▶ Assignment
All of the entries should be restated word for word, but without their pictures.

▶ Exercise inputs
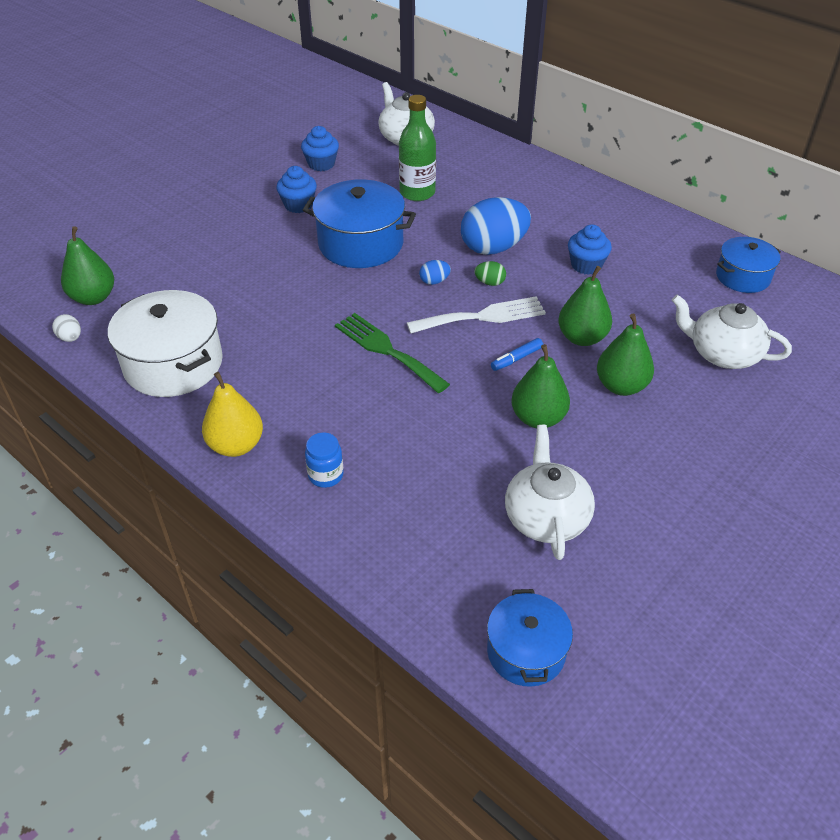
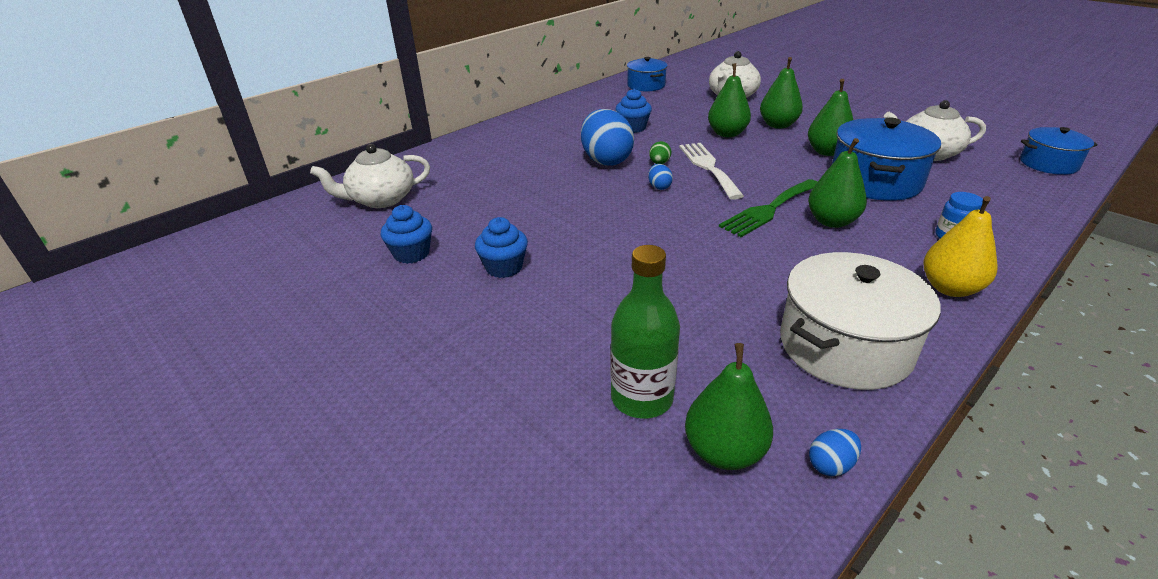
camera: 85 degrees left, 10 degrees down
white egg [52,314,81,342] -> blue egg [809,429,861,476]
blue pot [303,179,416,268] -> blue pot moved to [832,118,941,201]
green bottle [399,95,436,201] -> green bottle moved to [610,245,680,419]
blue marker [491,338,543,371] -> none
none -> green pear [808,138,867,228]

▶ Task result
camera: 85 degrees left, 10 degrees down
white egg [52,314,81,342] -> blue egg [809,429,861,476]
blue pot [303,179,416,268] -> blue pot moved to [832,118,941,201]
green bottle [399,95,436,201] -> green bottle moved to [610,245,680,419]
blue marker [491,338,543,371] -> none
none -> green pear [808,138,867,228]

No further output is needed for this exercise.